___ Recorded information ___

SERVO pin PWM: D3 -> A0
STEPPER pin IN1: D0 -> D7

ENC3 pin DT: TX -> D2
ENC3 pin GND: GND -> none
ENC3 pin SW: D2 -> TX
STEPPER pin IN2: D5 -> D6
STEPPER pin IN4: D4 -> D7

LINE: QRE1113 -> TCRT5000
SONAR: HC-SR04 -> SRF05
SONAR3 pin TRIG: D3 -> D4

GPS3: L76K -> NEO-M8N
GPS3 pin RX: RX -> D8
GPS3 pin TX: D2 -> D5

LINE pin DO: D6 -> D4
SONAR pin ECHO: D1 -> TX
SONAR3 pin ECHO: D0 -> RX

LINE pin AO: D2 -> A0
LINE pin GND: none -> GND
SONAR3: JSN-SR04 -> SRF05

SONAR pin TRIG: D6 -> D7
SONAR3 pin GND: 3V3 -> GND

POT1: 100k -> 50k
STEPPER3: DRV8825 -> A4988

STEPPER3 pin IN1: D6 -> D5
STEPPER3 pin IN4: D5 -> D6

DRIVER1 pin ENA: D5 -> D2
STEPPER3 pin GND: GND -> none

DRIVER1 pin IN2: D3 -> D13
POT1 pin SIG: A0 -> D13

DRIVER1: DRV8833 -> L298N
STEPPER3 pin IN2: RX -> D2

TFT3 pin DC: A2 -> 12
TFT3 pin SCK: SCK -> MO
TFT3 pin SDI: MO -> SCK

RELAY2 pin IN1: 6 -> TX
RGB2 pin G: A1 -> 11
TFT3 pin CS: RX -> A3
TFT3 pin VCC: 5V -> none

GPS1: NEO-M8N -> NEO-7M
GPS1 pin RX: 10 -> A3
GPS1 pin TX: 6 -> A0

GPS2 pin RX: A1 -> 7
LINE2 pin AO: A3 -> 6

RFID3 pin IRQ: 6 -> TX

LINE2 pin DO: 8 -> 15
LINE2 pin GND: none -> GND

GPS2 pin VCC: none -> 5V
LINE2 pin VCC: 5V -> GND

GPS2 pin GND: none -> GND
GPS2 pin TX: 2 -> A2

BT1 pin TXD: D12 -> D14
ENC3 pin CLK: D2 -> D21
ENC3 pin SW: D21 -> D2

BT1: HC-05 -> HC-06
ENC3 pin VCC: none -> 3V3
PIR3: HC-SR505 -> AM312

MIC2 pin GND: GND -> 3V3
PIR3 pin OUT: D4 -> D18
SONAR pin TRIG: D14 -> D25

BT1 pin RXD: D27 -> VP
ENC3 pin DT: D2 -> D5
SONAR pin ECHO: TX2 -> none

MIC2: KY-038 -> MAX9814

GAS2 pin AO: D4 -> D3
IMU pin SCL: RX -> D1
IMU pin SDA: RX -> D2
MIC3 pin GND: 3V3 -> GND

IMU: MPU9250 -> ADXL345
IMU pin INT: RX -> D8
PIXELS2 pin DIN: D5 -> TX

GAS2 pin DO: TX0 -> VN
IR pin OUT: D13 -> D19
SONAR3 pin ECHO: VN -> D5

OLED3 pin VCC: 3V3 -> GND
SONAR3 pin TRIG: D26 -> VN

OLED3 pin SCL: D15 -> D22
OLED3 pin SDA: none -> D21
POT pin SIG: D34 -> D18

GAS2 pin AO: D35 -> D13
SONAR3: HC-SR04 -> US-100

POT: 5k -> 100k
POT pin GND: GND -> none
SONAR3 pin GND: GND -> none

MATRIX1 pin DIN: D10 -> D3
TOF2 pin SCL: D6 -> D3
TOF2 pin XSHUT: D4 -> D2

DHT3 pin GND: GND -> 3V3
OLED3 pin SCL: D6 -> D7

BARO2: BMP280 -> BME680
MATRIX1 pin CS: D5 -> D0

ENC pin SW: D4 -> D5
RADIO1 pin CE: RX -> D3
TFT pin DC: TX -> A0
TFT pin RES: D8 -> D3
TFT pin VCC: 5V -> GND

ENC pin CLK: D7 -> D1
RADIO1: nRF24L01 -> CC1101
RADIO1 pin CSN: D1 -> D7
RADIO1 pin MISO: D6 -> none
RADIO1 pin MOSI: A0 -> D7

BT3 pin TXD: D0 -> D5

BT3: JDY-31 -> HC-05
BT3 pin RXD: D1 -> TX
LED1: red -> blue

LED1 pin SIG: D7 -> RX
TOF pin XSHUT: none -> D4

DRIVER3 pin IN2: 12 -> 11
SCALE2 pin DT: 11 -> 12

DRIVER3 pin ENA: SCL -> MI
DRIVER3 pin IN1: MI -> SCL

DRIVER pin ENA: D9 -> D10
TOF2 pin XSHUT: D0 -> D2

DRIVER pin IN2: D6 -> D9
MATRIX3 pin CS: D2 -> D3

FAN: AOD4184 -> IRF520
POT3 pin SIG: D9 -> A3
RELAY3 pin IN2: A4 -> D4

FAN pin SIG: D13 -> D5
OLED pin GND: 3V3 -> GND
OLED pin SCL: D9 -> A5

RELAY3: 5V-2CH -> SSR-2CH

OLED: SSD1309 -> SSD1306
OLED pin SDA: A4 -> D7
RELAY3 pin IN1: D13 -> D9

___

* What to work on
Find and count the lines of the data that include the string "TRIG", and report that figure by itself.

* Result of this exercise
4